* Your goal *
Using the listing below, report each line holding the string "scrolled".

(Input)

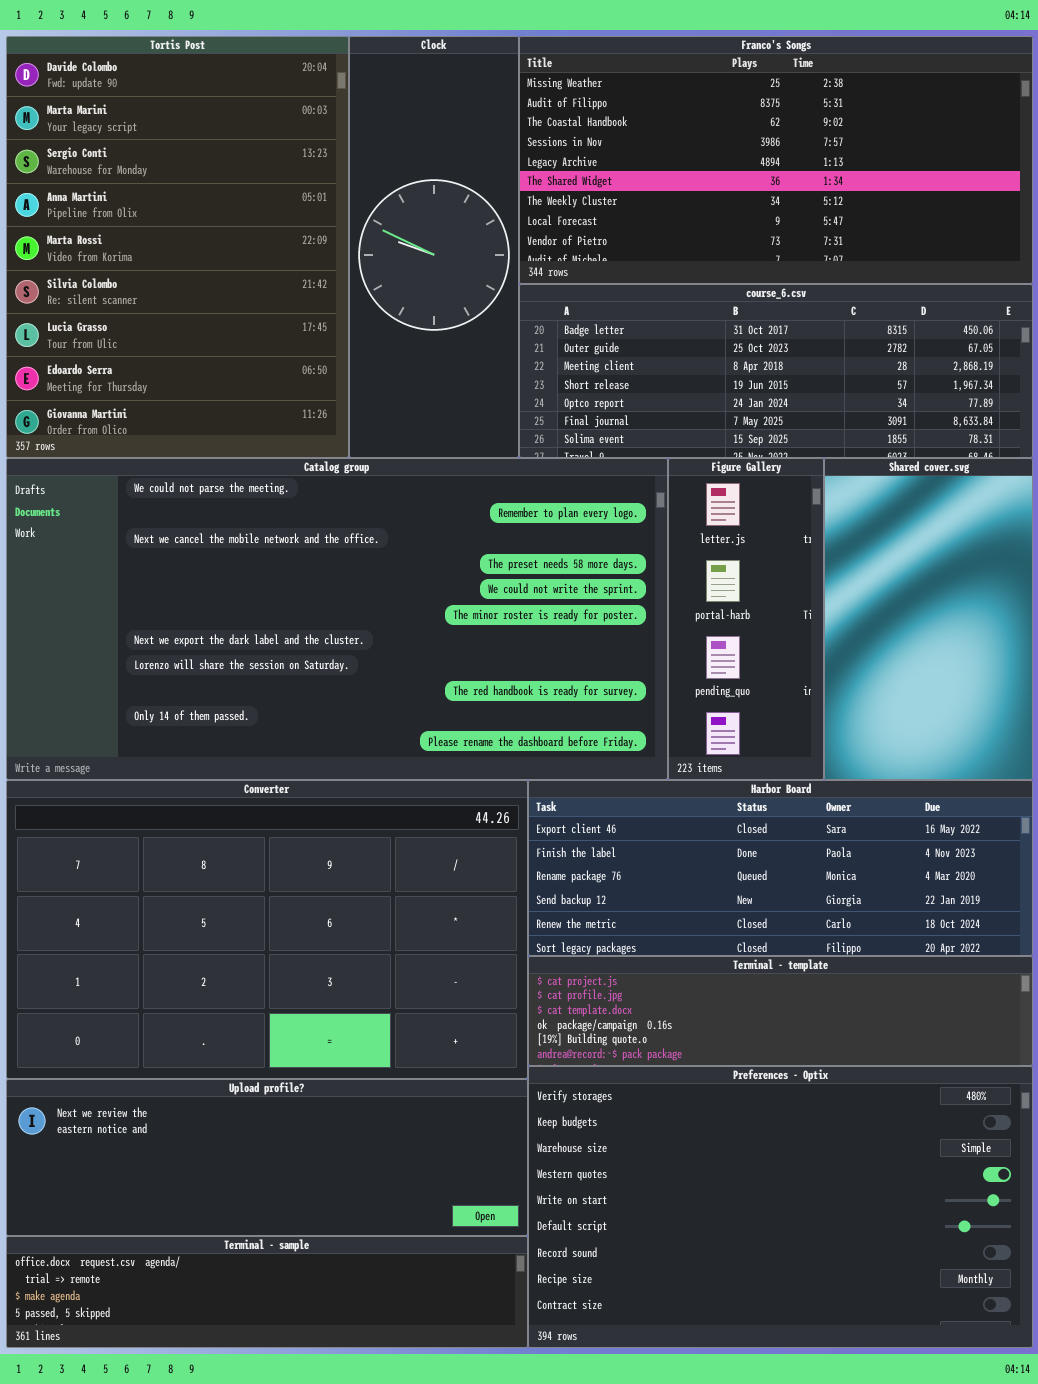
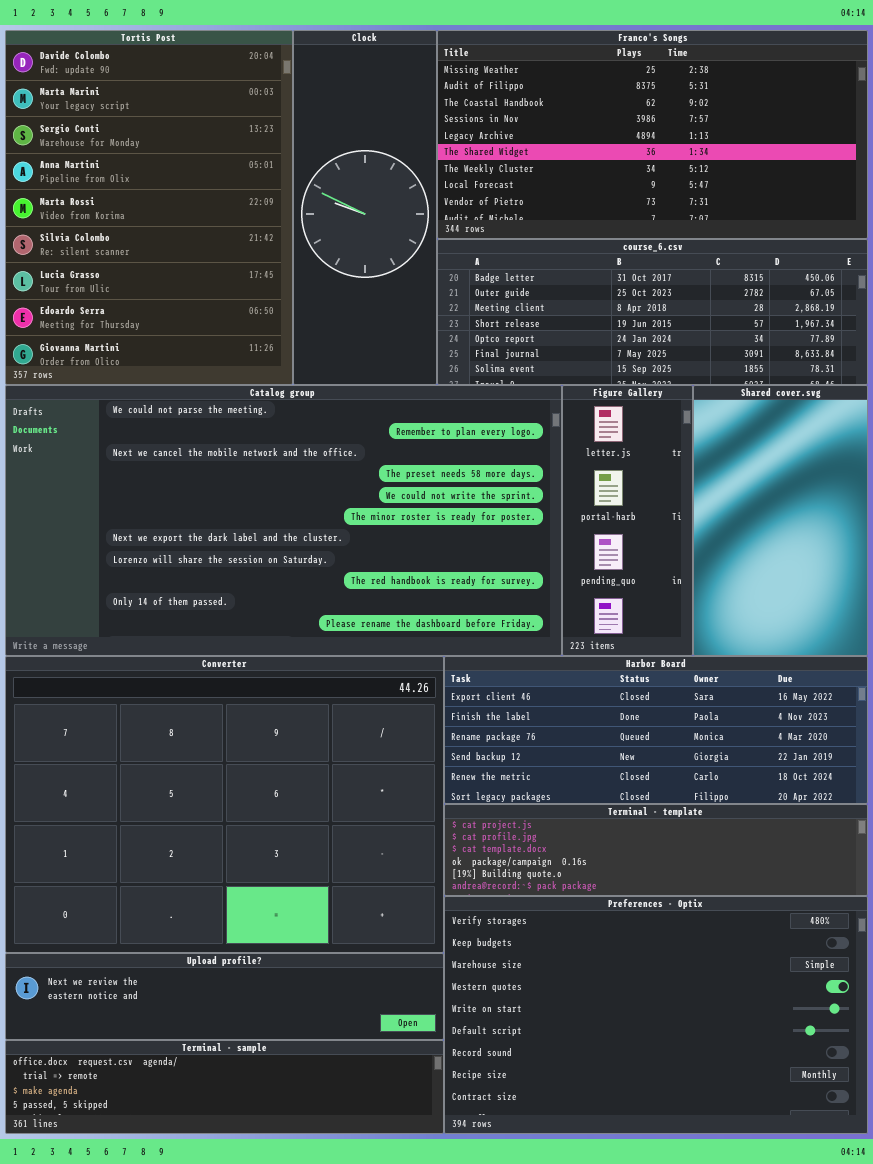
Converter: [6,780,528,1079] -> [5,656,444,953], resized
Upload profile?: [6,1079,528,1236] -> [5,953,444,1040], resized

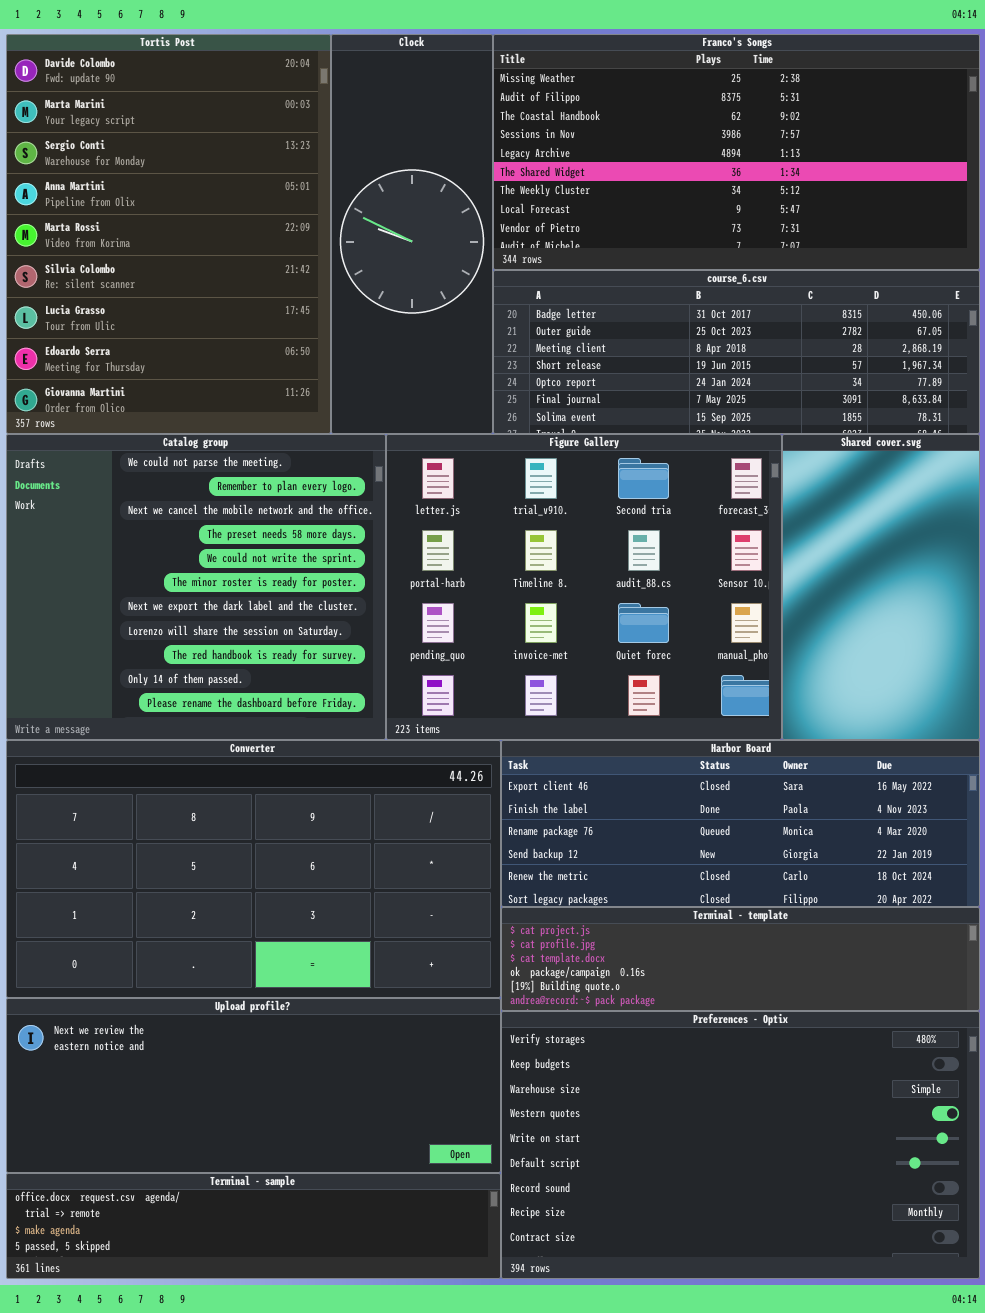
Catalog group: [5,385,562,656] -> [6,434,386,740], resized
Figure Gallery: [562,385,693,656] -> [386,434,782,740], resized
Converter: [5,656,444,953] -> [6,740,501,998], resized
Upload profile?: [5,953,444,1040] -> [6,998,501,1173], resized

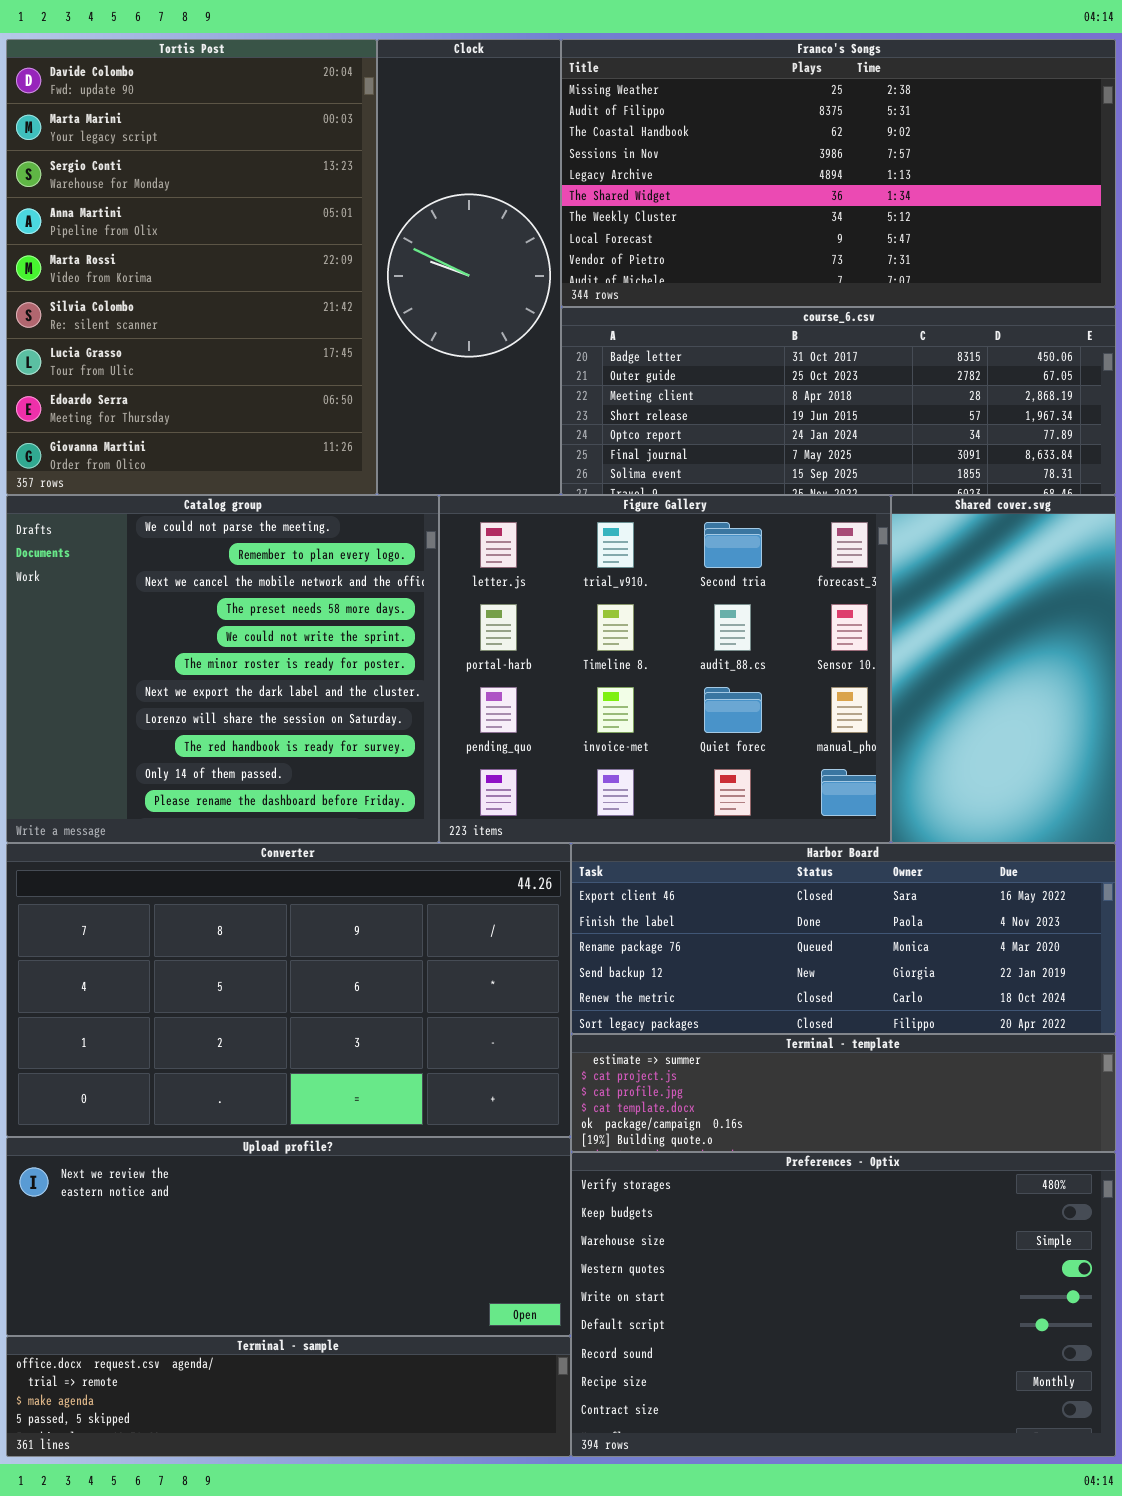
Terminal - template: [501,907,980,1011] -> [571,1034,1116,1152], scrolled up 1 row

(End Input)
(Input)

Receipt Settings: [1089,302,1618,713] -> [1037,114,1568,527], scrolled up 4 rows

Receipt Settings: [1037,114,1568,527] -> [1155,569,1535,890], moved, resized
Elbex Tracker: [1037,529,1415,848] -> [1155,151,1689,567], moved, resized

(End Input)
(Input)

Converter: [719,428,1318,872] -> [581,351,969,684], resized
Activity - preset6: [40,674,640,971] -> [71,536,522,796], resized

(End Input)

* Completed exercise *
Terminal - template: [501,907,980,1011] -> [571,1034,1116,1152], scrolled up 1 row
Receipt Settings: [1089,302,1618,713] -> [1037,114,1568,527], scrolled up 4 rows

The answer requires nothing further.